*** GIVEN ENTRIES ***

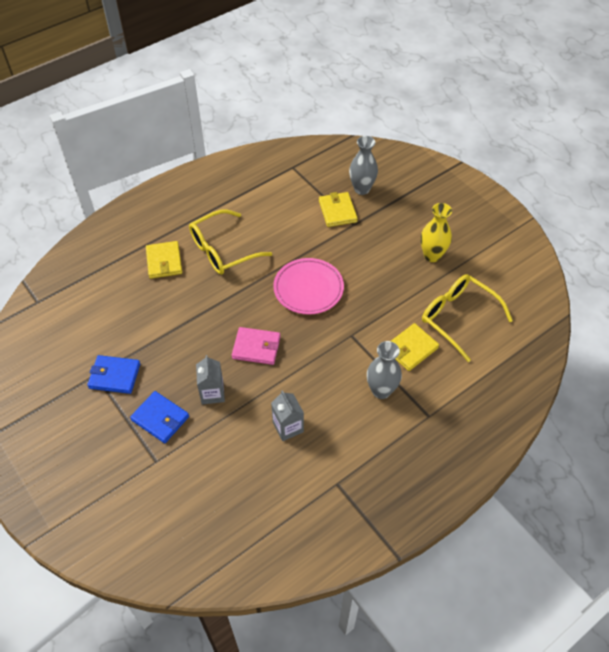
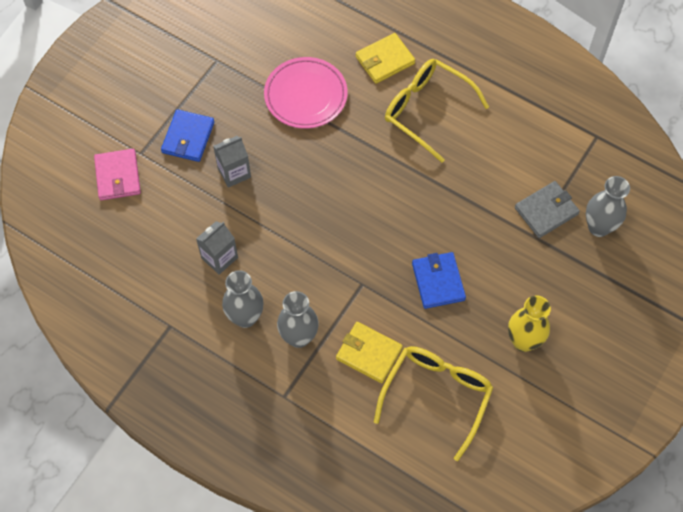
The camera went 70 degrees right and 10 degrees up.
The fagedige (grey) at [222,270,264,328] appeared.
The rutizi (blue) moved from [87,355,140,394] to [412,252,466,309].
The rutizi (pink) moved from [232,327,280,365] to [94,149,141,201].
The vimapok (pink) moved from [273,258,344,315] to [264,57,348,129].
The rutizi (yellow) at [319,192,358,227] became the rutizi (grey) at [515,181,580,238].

***

● **TRY IT**:
Please give the entries above again exactly as written, leaving out any pictures.

● **WRITTEN REPLY**:
The camera went 70 degrees right and 10 degrees up.
The fagedige (grey) at [222,270,264,328] appeared.
The rutizi (blue) moved from [87,355,140,394] to [412,252,466,309].
The rutizi (pink) moved from [232,327,280,365] to [94,149,141,201].
The vimapok (pink) moved from [273,258,344,315] to [264,57,348,129].
The rutizi (yellow) at [319,192,358,227] became the rutizi (grey) at [515,181,580,238].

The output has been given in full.